··· Data for this exercise
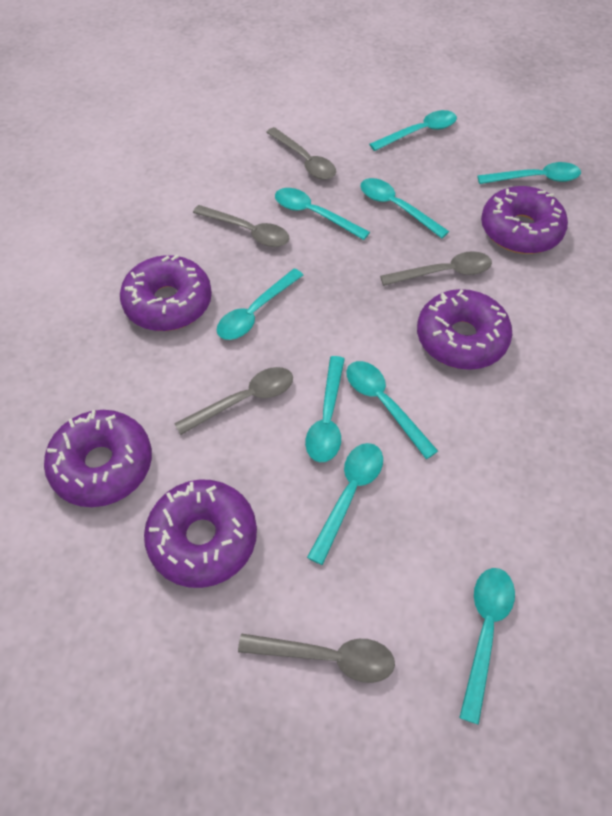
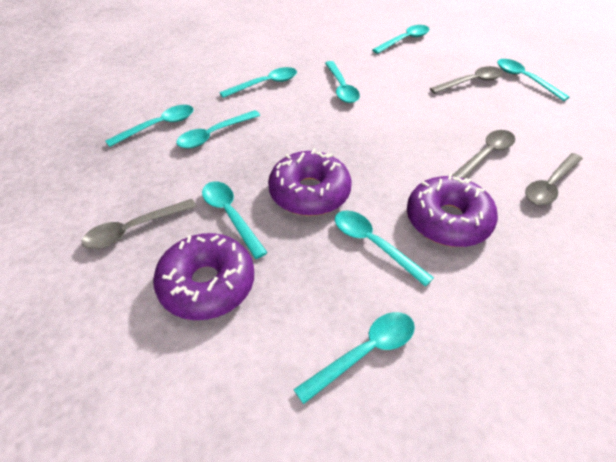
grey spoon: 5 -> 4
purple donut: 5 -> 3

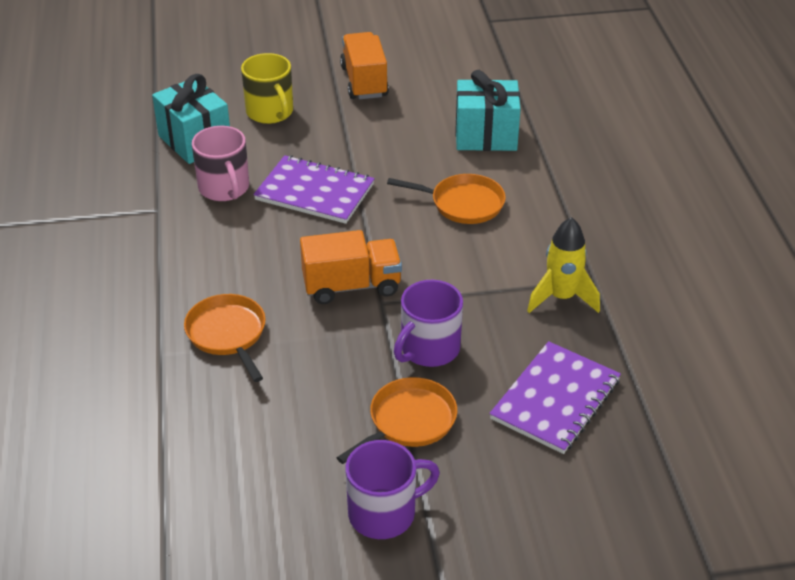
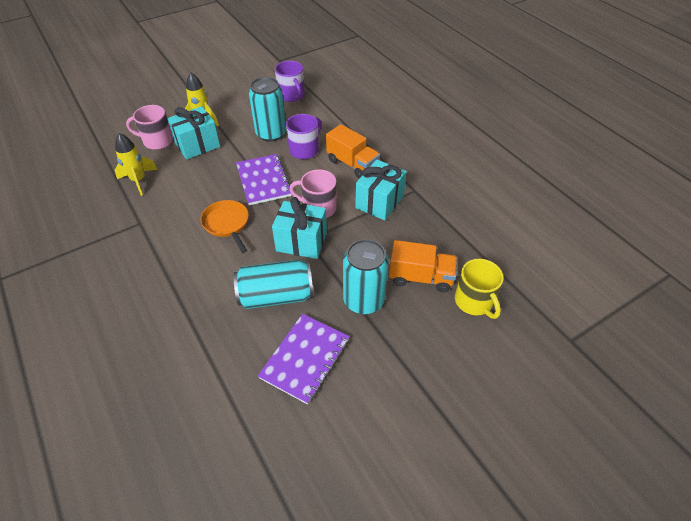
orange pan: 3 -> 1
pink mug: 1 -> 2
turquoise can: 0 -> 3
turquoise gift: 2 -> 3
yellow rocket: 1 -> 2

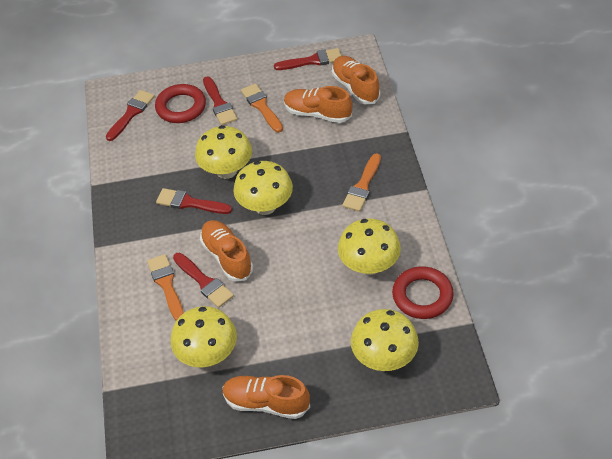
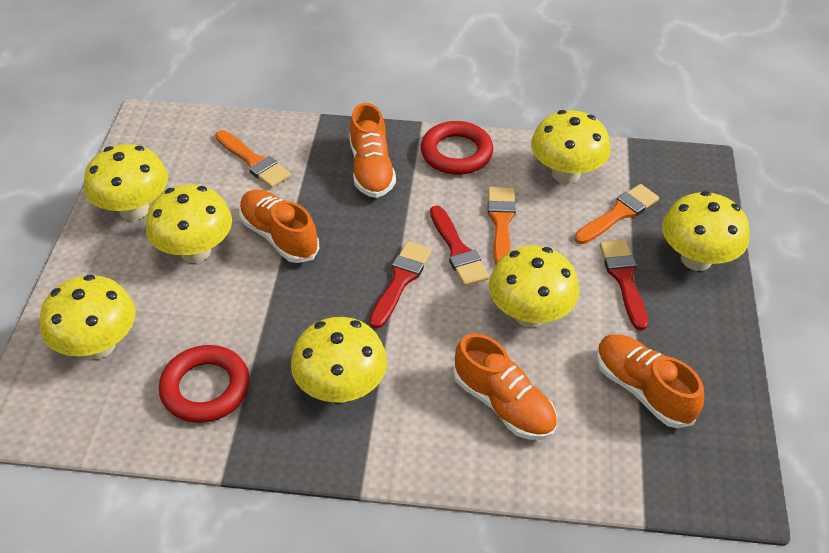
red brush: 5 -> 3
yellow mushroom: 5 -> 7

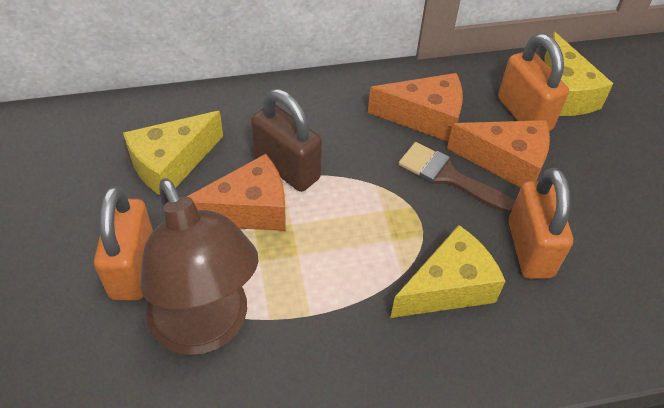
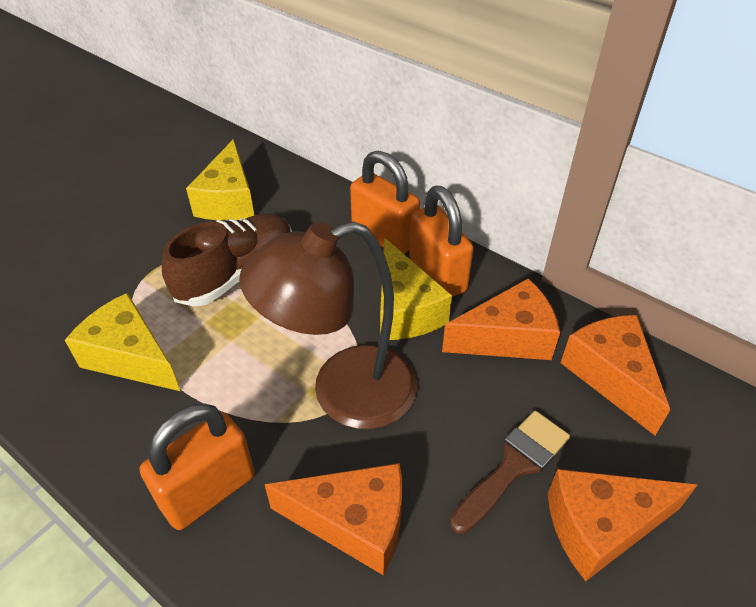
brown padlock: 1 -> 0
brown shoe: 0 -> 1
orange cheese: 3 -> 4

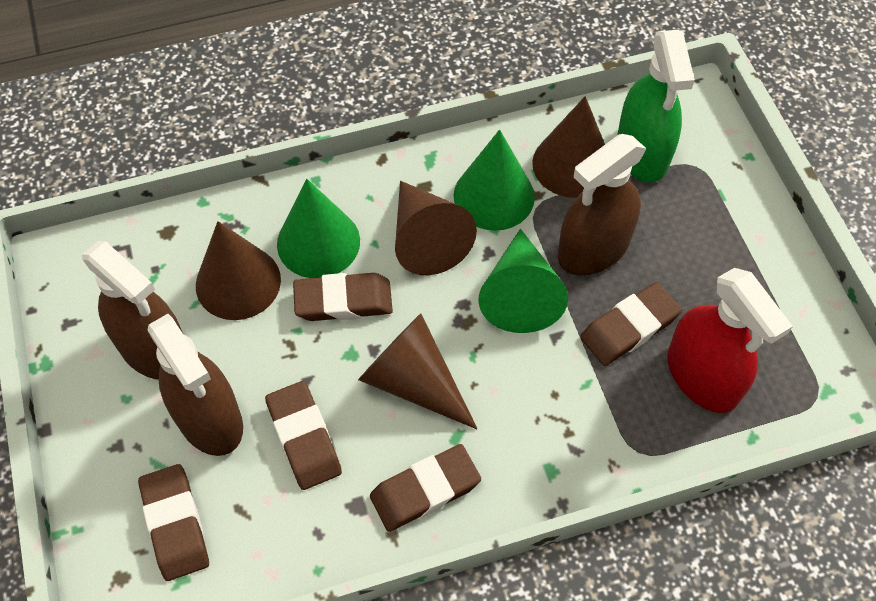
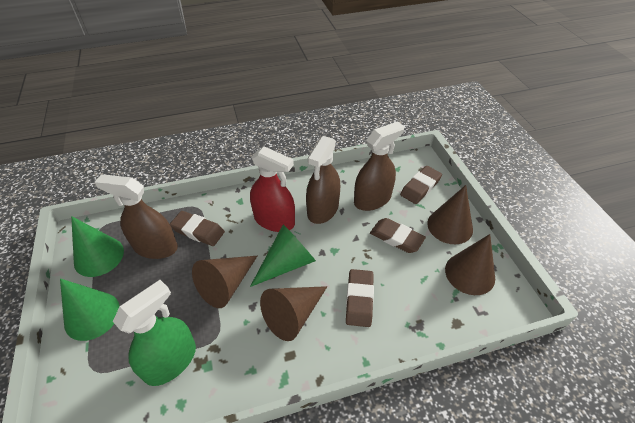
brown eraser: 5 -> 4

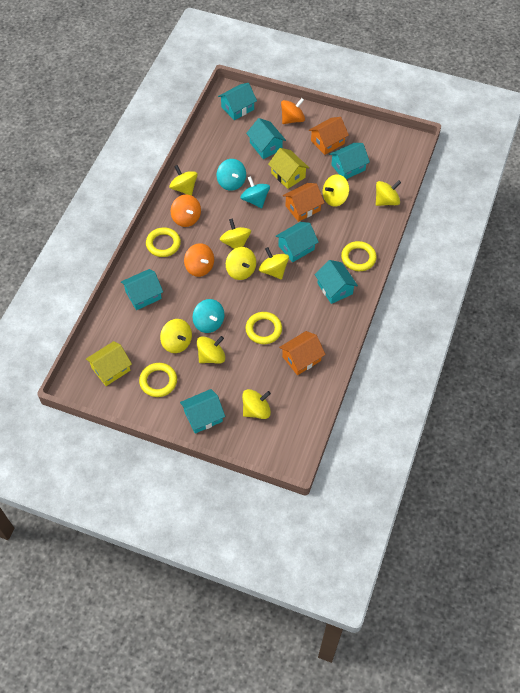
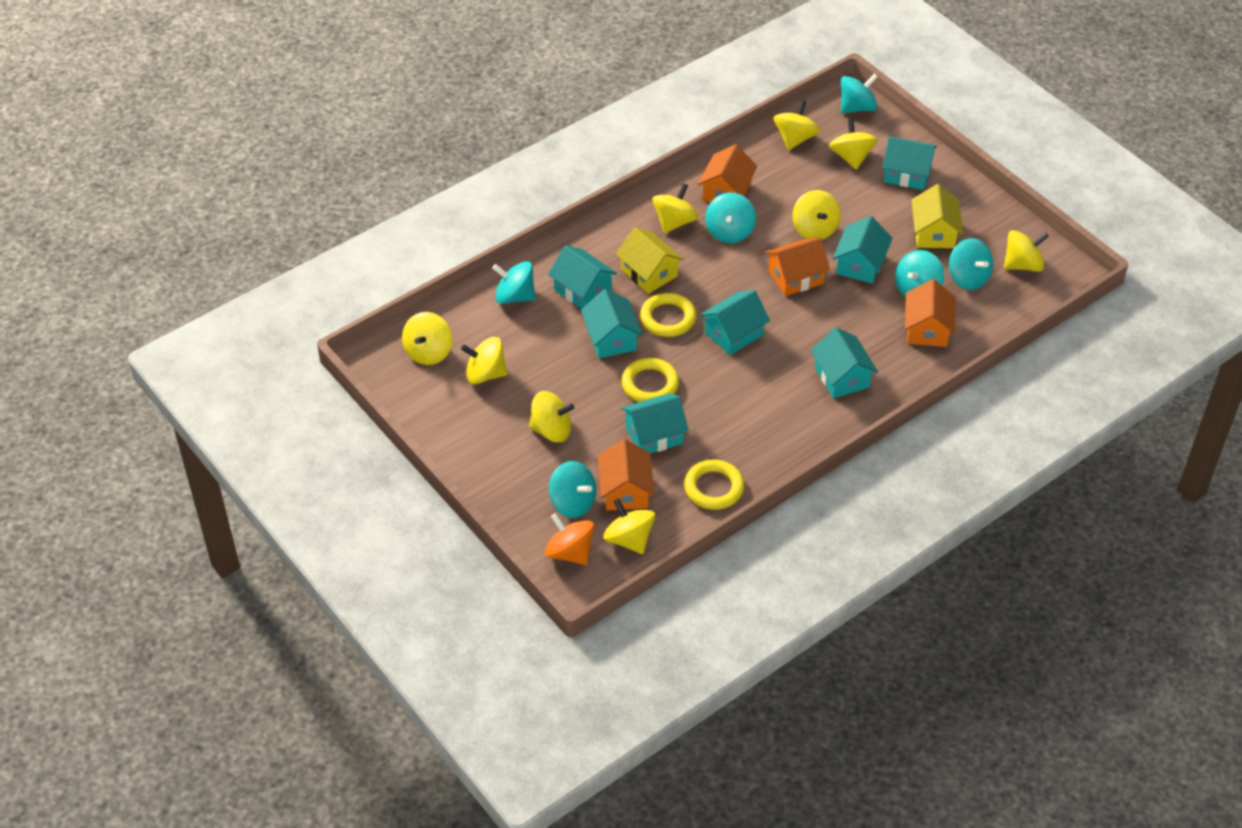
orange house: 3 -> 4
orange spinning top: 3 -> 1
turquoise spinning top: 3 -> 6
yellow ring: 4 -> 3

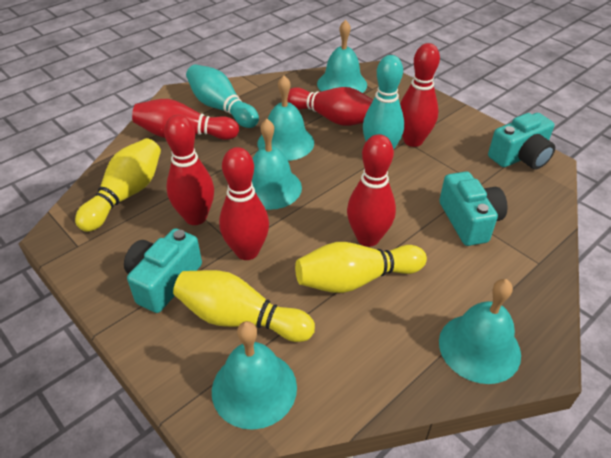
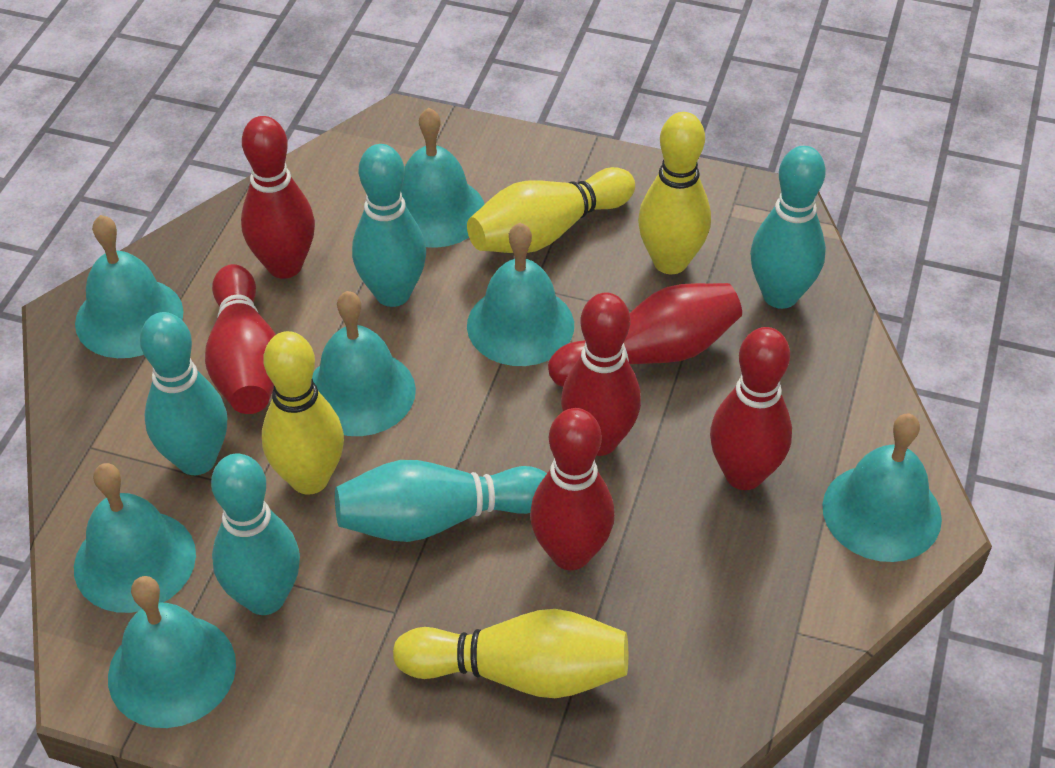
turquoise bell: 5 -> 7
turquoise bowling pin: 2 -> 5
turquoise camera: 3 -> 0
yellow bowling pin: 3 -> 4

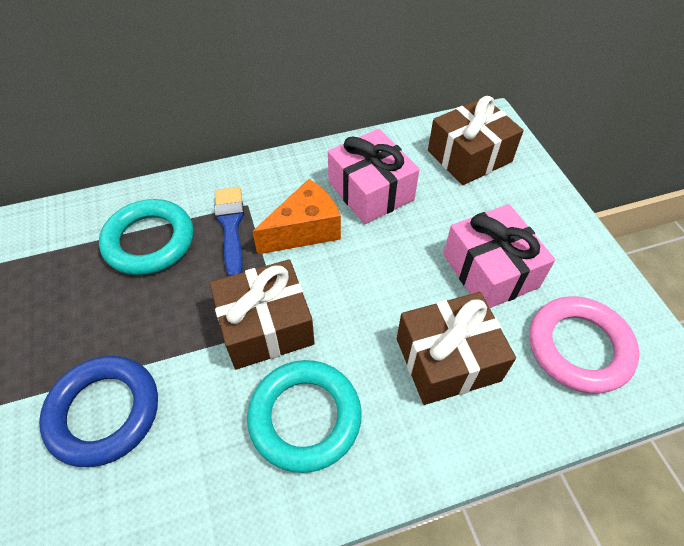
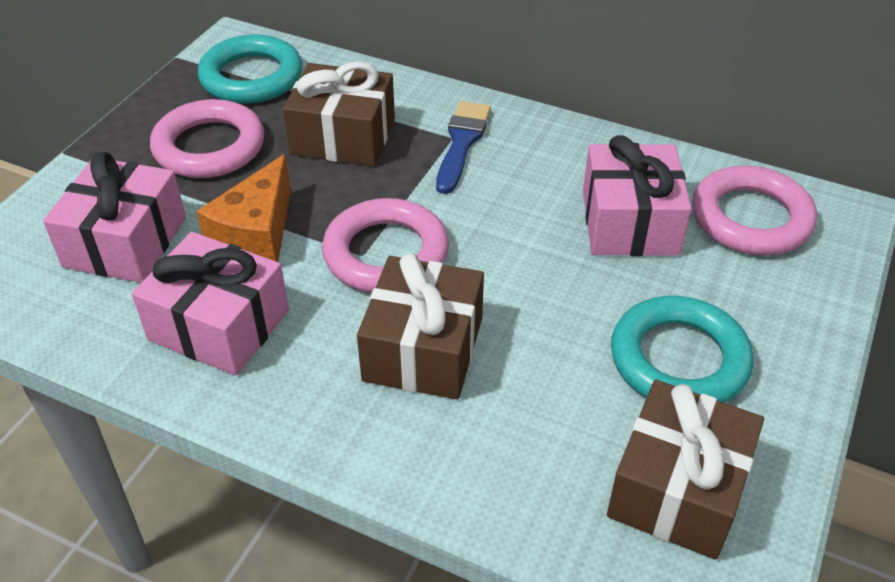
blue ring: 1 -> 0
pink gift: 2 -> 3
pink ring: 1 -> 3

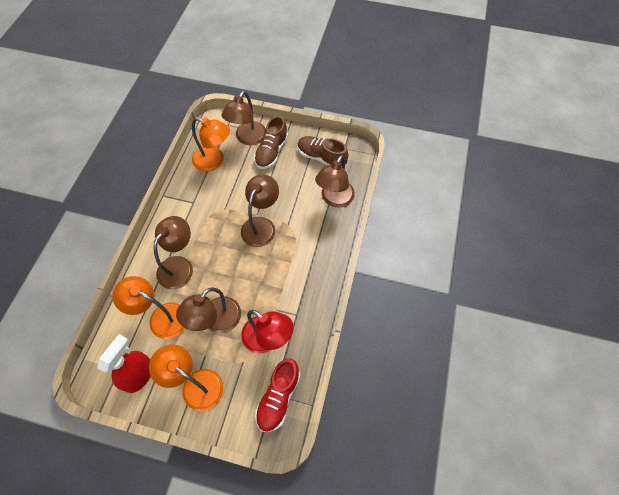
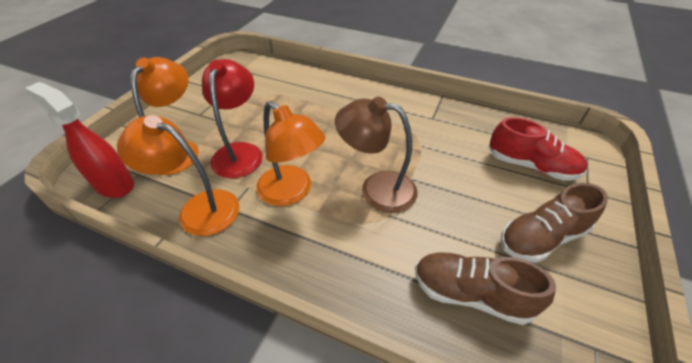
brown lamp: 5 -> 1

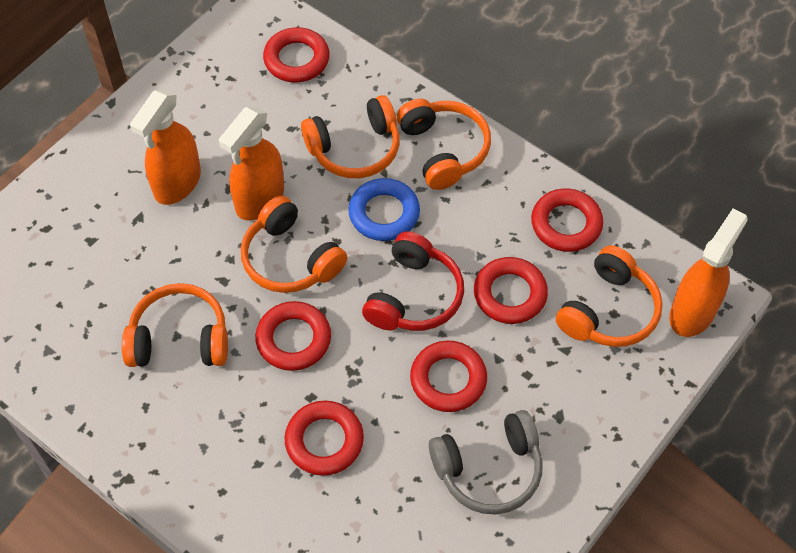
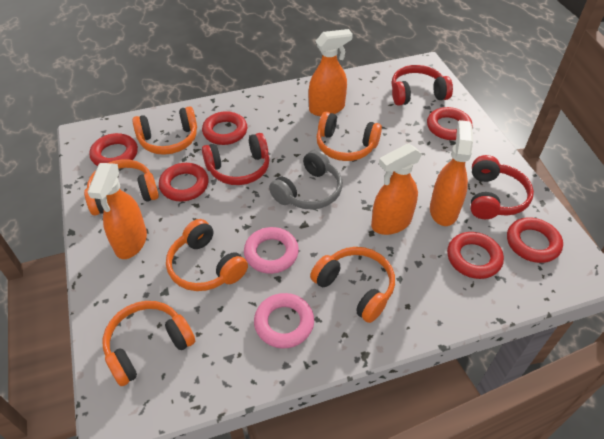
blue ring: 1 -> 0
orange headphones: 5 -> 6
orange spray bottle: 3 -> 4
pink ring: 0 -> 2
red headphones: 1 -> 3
······
Assignment | Say how many lines in the data hold the string "headphones", and write nothing else.

Response to the task | 2